------ Recorded data ------
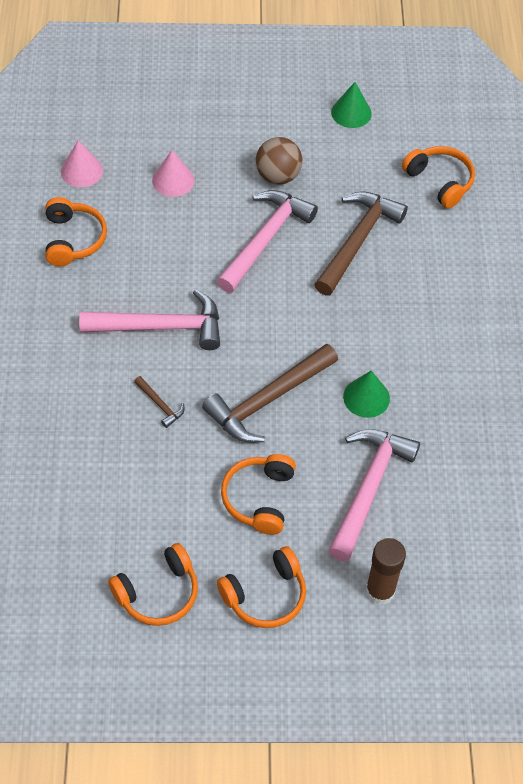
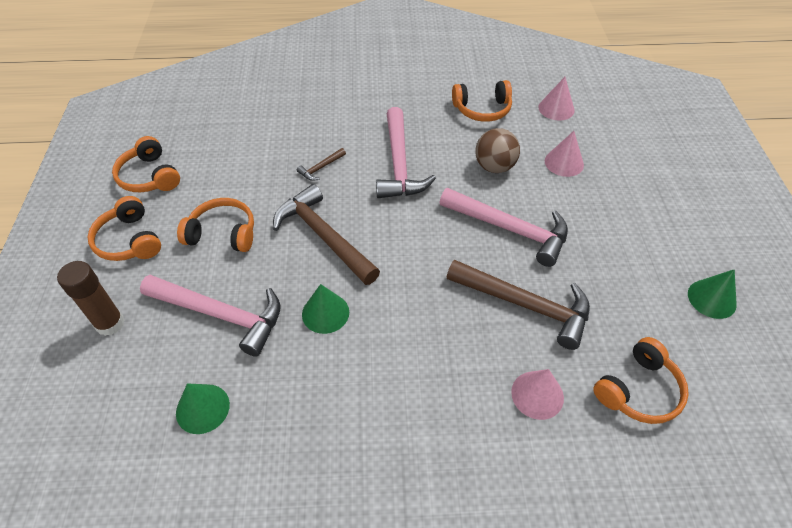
camera: 90 degrees right, 5 degrees down
(278, 176) = (594, 236): brown ball -> brown ball (494, 167)
(446, 247) = (537, 394): none -> pink cone
(470, 492) = (202, 408): none -> green cone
------
▶ Aim of the exercise: Wherever a line above contains the string "none", copy that line.

▶ Solution to this task:
(446, 247) = (537, 394): none -> pink cone
(470, 492) = (202, 408): none -> green cone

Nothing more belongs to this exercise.